* Problem details
Rewrite these rows, replacing "absolute pixels" with "whole pixels" everywhere and leaving everything else unchanged.

————

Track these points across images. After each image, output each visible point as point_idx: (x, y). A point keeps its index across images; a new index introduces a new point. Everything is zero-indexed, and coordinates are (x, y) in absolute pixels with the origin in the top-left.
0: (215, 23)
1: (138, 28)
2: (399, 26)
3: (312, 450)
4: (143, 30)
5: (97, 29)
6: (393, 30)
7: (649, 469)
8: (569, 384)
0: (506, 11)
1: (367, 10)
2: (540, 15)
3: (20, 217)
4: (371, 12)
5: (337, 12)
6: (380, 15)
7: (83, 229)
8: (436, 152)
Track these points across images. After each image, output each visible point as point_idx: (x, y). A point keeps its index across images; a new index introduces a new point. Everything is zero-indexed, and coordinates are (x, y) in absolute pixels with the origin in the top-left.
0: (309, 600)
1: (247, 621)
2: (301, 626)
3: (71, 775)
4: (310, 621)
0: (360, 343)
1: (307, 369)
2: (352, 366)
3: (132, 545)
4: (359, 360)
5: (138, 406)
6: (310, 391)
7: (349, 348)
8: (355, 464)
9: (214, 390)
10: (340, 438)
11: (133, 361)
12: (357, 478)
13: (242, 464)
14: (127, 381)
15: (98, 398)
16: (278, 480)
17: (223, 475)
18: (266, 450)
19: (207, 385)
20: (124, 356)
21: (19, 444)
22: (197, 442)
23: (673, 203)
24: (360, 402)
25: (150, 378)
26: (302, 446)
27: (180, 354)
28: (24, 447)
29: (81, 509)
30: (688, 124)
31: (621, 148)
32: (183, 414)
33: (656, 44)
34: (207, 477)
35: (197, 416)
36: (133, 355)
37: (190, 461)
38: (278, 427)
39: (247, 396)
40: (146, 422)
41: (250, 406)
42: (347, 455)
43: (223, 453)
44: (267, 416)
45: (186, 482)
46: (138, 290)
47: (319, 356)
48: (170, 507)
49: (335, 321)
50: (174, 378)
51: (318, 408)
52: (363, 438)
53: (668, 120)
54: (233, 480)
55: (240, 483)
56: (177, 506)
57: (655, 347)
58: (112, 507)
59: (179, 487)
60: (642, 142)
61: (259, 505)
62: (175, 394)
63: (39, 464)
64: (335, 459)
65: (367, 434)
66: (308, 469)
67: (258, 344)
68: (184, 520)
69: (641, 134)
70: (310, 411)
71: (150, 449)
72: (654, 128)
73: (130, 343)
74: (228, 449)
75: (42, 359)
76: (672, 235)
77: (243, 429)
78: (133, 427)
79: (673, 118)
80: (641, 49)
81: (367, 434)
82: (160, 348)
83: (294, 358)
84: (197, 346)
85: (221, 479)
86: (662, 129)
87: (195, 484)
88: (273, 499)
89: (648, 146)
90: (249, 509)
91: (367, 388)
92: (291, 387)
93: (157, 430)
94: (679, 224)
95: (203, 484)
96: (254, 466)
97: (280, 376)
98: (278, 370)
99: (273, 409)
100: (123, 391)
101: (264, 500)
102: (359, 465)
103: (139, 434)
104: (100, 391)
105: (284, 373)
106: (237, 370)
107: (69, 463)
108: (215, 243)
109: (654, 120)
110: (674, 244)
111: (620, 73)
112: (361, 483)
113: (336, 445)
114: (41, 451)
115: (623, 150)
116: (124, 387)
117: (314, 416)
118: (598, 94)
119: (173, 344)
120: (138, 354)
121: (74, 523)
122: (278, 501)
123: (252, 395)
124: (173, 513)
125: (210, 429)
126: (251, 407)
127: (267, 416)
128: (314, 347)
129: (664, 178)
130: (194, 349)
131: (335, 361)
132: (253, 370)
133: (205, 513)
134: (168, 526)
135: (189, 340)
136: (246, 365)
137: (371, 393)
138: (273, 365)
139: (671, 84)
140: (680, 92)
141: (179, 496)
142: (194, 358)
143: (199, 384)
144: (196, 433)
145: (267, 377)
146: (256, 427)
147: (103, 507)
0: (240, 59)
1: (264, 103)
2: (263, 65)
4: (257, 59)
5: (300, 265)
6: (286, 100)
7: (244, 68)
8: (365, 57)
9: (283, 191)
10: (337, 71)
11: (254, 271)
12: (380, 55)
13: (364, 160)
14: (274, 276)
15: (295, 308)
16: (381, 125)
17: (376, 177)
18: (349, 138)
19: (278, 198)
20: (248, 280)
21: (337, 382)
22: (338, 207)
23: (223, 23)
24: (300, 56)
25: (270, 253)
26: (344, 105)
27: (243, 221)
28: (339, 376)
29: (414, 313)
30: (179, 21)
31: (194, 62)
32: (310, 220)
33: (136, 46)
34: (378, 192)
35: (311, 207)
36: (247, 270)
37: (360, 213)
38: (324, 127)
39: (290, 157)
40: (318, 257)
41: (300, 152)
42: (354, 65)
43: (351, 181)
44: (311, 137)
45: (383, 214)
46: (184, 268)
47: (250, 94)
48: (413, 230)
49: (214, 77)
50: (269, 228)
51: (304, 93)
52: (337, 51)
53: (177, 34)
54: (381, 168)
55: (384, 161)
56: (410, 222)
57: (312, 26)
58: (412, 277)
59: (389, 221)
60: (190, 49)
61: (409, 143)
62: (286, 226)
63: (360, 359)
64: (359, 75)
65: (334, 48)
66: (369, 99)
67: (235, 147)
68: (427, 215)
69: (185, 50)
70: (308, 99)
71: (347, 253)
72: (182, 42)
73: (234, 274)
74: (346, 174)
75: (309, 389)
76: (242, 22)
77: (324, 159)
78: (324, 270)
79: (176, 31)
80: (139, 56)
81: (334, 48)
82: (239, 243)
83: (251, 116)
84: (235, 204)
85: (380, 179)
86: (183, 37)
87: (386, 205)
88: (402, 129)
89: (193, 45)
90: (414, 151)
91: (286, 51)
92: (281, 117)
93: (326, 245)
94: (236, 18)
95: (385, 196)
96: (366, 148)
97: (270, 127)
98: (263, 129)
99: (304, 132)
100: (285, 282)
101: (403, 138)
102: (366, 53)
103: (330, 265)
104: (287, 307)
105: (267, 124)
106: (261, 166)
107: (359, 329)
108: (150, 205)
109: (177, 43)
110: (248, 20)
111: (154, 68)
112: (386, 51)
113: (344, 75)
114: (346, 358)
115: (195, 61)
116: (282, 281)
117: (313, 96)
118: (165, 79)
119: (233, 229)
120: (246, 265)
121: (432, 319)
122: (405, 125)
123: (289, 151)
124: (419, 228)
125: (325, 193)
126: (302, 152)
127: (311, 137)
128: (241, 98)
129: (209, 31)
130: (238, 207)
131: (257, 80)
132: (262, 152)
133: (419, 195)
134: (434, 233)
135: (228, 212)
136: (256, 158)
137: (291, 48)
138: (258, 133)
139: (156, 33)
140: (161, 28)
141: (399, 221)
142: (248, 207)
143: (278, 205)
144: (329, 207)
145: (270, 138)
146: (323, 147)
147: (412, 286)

————

* Problem solution
Track these points across images. After each image, output each visible point as point_idx: (x, y). A point keeps its index across images; a new index introduces a new point. Everything is zero-indexed, and coordinates are (x, y) in whole pixels with the origin in the top-left.
0: (215, 23)
1: (138, 28)
2: (399, 26)
3: (312, 450)
4: (143, 30)
5: (97, 29)
6: (393, 30)
7: (649, 469)
8: (569, 384)
0: (506, 11)
1: (367, 10)
2: (540, 15)
3: (20, 217)
4: (371, 12)
5: (337, 12)
6: (380, 15)
7: (83, 229)
8: (436, 152)
Track these points across images. After each image, output each visible point as point_idx: (x, y). A point keeps its index across images; a new index introduces a new point. Everything is zero-indexed, and coordinates are (x, y) in whole pixels with the origin in the top-left.
0: (309, 600)
1: (247, 621)
2: (301, 626)
3: (71, 775)
4: (310, 621)
0: (360, 343)
1: (307, 369)
2: (352, 366)
3: (132, 545)
4: (359, 360)
5: (138, 406)
6: (310, 391)
7: (349, 348)
8: (355, 464)
9: (214, 390)
10: (340, 438)
11: (133, 361)
12: (357, 478)
13: (242, 464)
14: (127, 381)
15: (98, 398)
16: (278, 480)
17: (223, 475)
18: (266, 450)
19: (207, 385)
20: (124, 356)
21: (19, 444)
22: (197, 442)
23: (673, 203)
24: (360, 402)
25: (150, 378)
26: (302, 446)
27: (180, 354)
28: (24, 447)
29: (81, 509)
30: (688, 124)
31: (621, 148)
32: (183, 414)
33: (656, 44)
34: (207, 477)
35: (197, 416)
36: (133, 355)
37: (190, 461)
38: (278, 427)
39: (247, 396)
40: (146, 422)
41: (250, 406)
42: (347, 455)
43: (223, 453)
44: (267, 416)
45: (186, 482)
46: (138, 290)
47: (319, 356)
48: (170, 507)
49: (335, 321)
50: (174, 378)
51: (318, 408)
52: (363, 438)
53: (668, 120)
54: (233, 480)
55: (240, 483)
56: (177, 506)
57: (655, 347)
58: (112, 507)
59: (179, 487)
60: (642, 142)
61: (259, 505)
62: (175, 394)
63: (39, 464)
64: (335, 459)
65: (367, 434)
66: (308, 469)
67: (258, 344)
68: (184, 520)
69: (641, 134)
70: (310, 411)
71: (150, 449)
72: (654, 128)
73: (130, 343)
74: (228, 449)
75: (42, 359)
76: (672, 235)
77: (243, 429)
78: (133, 427)
79: (673, 118)
80: (641, 49)
81: (367, 434)
82: (160, 348)
83: (294, 358)
84: (197, 346)
85: (221, 479)
86: (662, 129)
87: (195, 484)
88: (273, 499)
89: (648, 146)
90: (249, 509)
91: (367, 388)
92: (291, 387)
93: (157, 430)
94: (679, 224)
95: (203, 484)
96: (254, 466)
97: (280, 376)
98: (278, 370)
99: (273, 409)
100: (123, 391)
101: (264, 500)
102: (359, 465)
103: (139, 434)
104: (100, 391)
105: (284, 373)
106: (237, 370)
107: (69, 463)
108: (215, 243)
109: (654, 120)
110: (674, 244)
111: (620, 73)
112: (361, 483)
113: (336, 445)
114: (41, 451)
115: (623, 150)
116: (124, 387)
117: (314, 416)
118: (598, 94)
119: (173, 344)
120: (138, 354)
121: (74, 523)
122: (278, 501)
123: (252, 395)
124: (173, 513)
125: (210, 429)
126: (251, 407)
127: (267, 416)
128: (314, 347)
129: (664, 178)
130: (194, 349)
131: (335, 361)
132: (253, 370)
133: (205, 513)
134: (168, 526)
135: (189, 340)
136: (246, 365)
137: (371, 393)
138: (273, 365)
139: (671, 84)
140: (680, 92)
141: (179, 496)
142: (194, 358)
143: (199, 384)
144: (196, 433)
145: (267, 377)
146: (256, 427)
147: (103, 507)
0: (240, 59)
1: (264, 103)
2: (263, 65)
4: (257, 59)
5: (300, 265)
6: (286, 100)
7: (244, 68)
8: (365, 57)
9: (283, 191)
10: (337, 71)
11: (254, 271)
12: (380, 55)
13: (364, 160)
14: (274, 276)
15: (295, 308)
16: (381, 125)
17: (376, 177)
18: (349, 138)
19: (278, 198)
20: (248, 280)
21: (337, 382)
22: (338, 207)
23: (223, 23)
24: (300, 56)
25: (270, 253)
26: (344, 105)
27: (243, 221)
28: (339, 376)
29: (414, 313)
30: (179, 21)
31: (194, 62)
32: (310, 220)
33: (136, 46)
34: (378, 192)
35: (311, 207)
36: (247, 270)
37: (360, 213)
38: (324, 127)
39: (290, 157)
40: (318, 257)
41: (300, 152)
42: (354, 65)
43: (351, 181)
44: (311, 137)
45: (383, 214)
46: (184, 268)
47: (250, 94)
48: (413, 230)
49: (214, 77)
50: (269, 228)
51: (304, 93)
52: (337, 51)
53: (177, 34)
54: (381, 168)
55: (384, 161)
56: (410, 222)
57: (312, 26)
58: (412, 277)
59: (389, 221)
60: (190, 49)
61: (409, 143)
62: (286, 226)
63: (360, 359)
64: (359, 75)
65: (334, 48)
66: (369, 99)
67: (235, 147)
68: (427, 215)
69: (185, 50)
70: (308, 99)
71: (347, 253)
72: (182, 42)
73: (234, 274)
74: (346, 174)
75: (309, 389)
76: (242, 22)
77: (324, 159)
78: (324, 270)
79: (176, 31)
80: (139, 56)
81: (334, 48)
82: (239, 243)
83: (251, 116)
84: (235, 204)
85: (380, 179)
86: (183, 37)
87: (386, 205)
88: (402, 129)
89: (193, 45)
90: (414, 151)
91: (286, 51)
92: (281, 117)
93: (326, 245)
94: (236, 18)
95: (385, 196)
96: (366, 148)
97: (270, 127)
98: (263, 129)
99: (304, 132)
100: (285, 282)
101: (403, 138)
102: (366, 53)
103: (330, 265)
104: (287, 307)
105: (267, 124)
106: (261, 166)
107: (359, 329)
108: (150, 205)
109: (177, 43)
110: (248, 20)
111: (154, 68)
112: (386, 51)
113: (344, 75)
114: (346, 358)
115: (195, 61)
116: (282, 281)
117: (313, 96)
118: (165, 79)
119: (233, 229)
120: (246, 265)
121: (432, 319)
122: (405, 125)
123: (289, 151)
124: (419, 228)
125: (325, 193)
126: (302, 152)
127: (311, 137)
128: (241, 98)
129: (209, 31)
130: (238, 207)
131: (257, 80)
132: (262, 152)
133: (419, 195)
134: (434, 233)
135: (228, 212)
136: (256, 158)
137: (291, 48)
138: (258, 133)
139: (156, 33)
140: (161, 28)
141: (399, 221)
142: (248, 207)
143: (278, 205)
144: (329, 207)
145: (270, 138)
146: (323, 147)
147: (412, 286)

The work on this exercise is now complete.